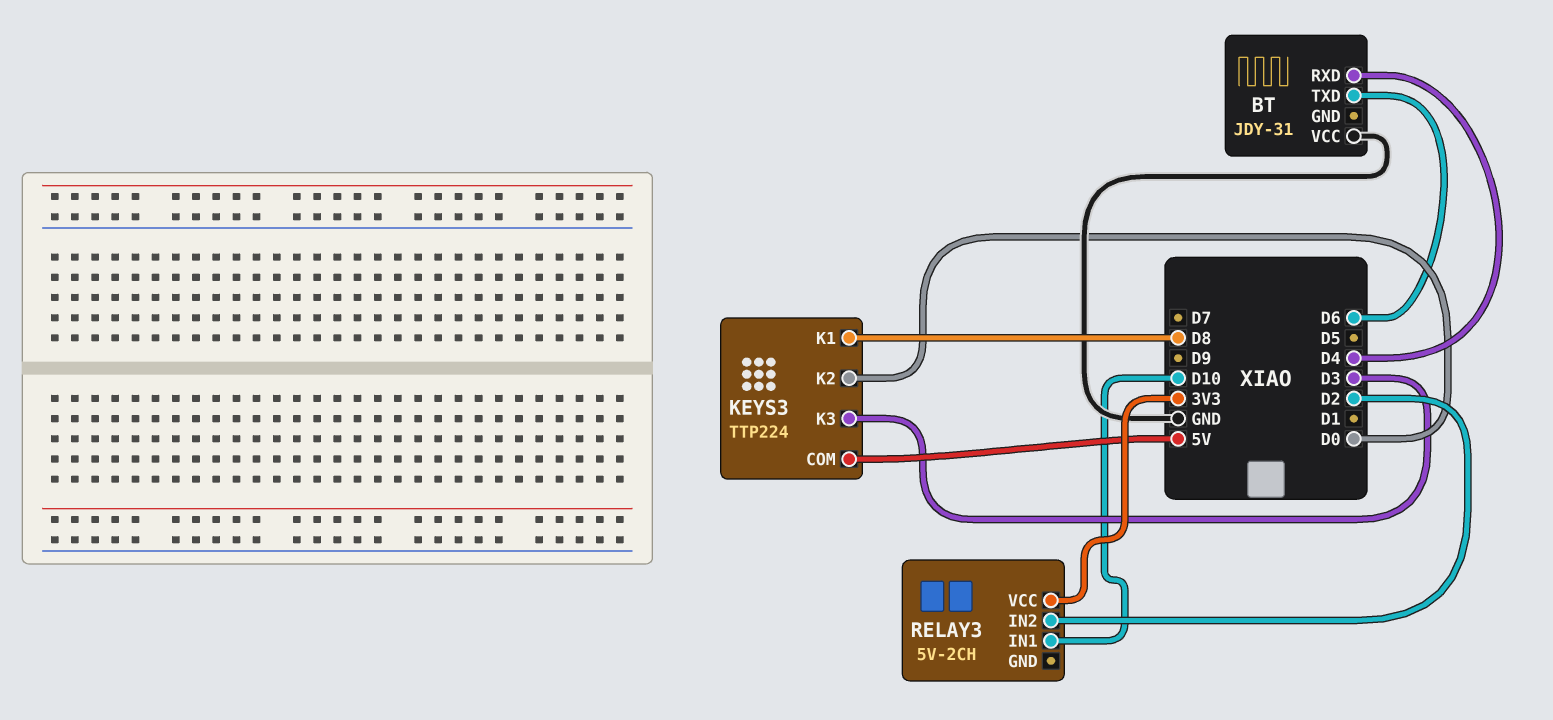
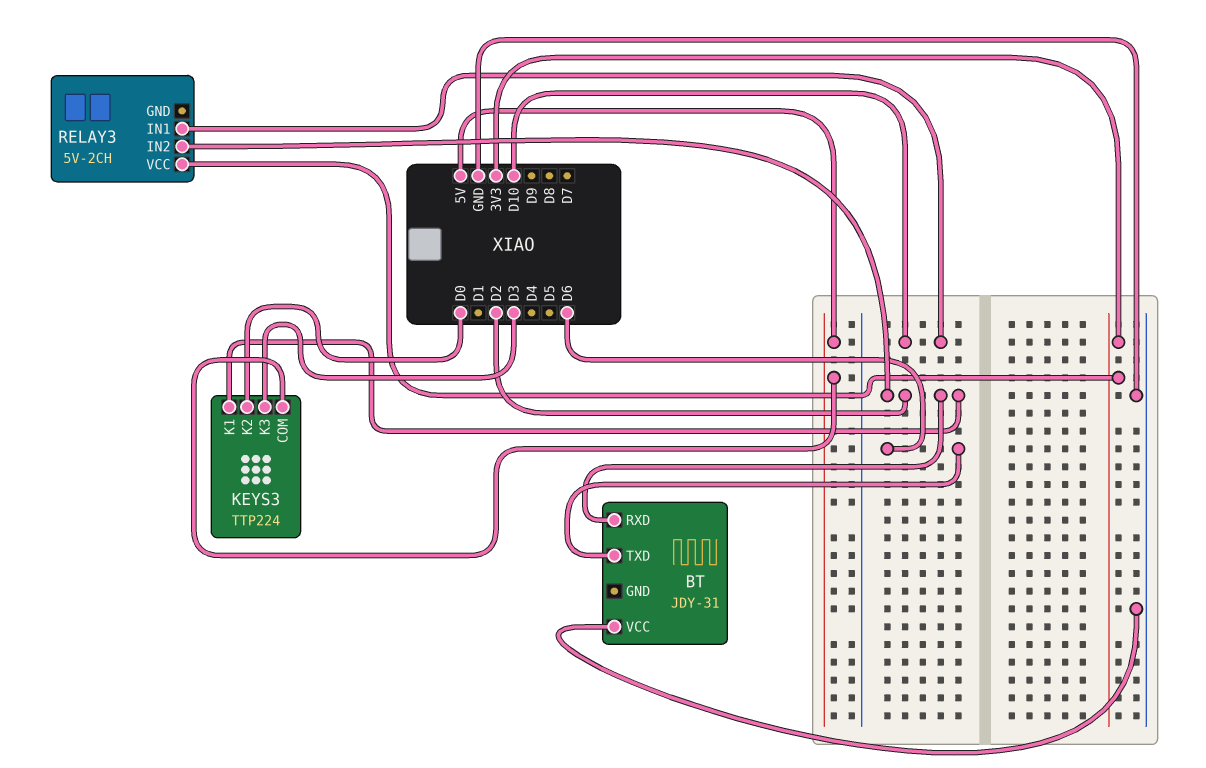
BT pin RXD: D4 -> D2
KEYS3 pin K1: D8 -> D2

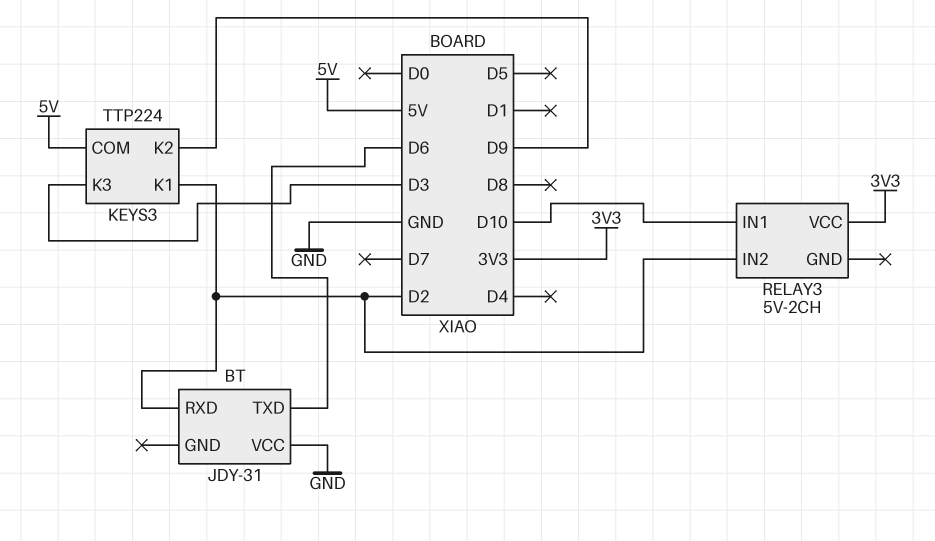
KEYS3 pin K2: D0 -> D9

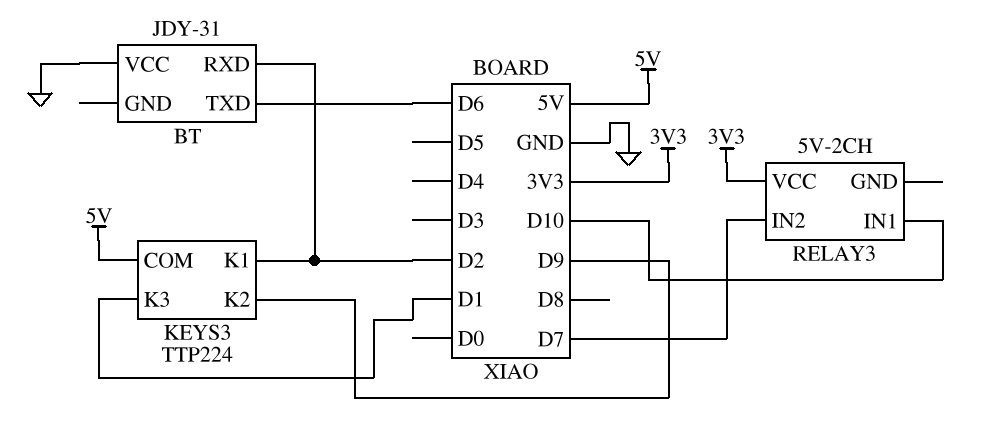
KEYS3 pin K3: D3 -> D1
RELAY3 pin IN2: D2 -> D7

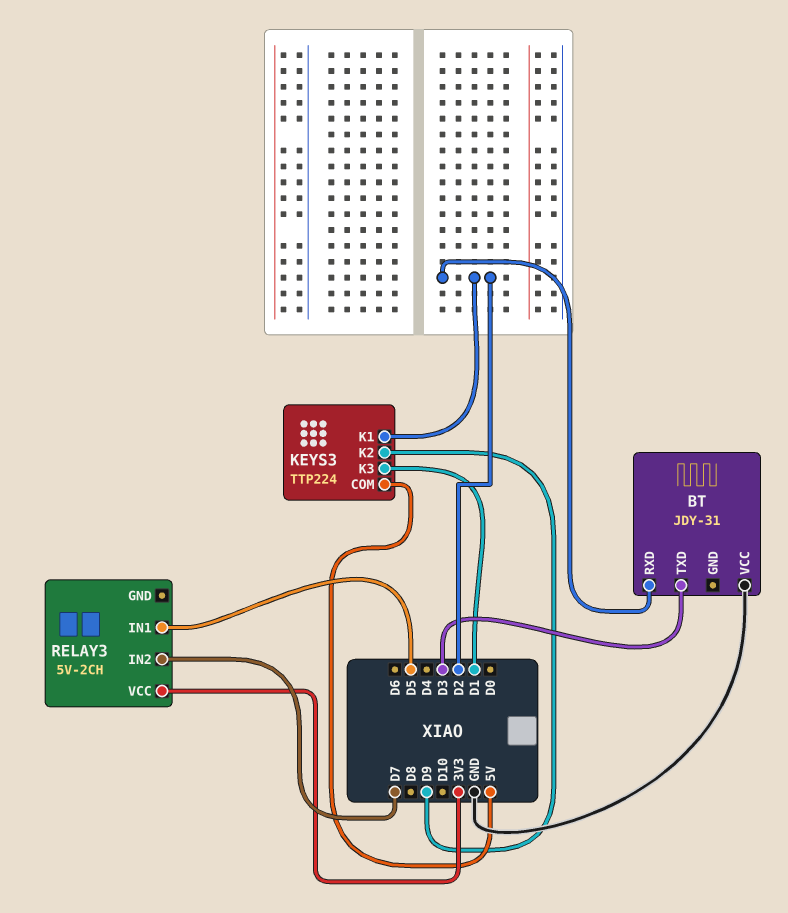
BT pin TXD: D6 -> D3
RELAY3 pin IN1: D10 -> D5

----

Write down the full listing above exactly as it is, except for any images.

BT pin RXD: D4 -> D2
KEYS3 pin K1: D8 -> D2

KEYS3 pin K2: D0 -> D9

KEYS3 pin K3: D3 -> D1
RELAY3 pin IN2: D2 -> D7

BT pin TXD: D6 -> D3
RELAY3 pin IN1: D10 -> D5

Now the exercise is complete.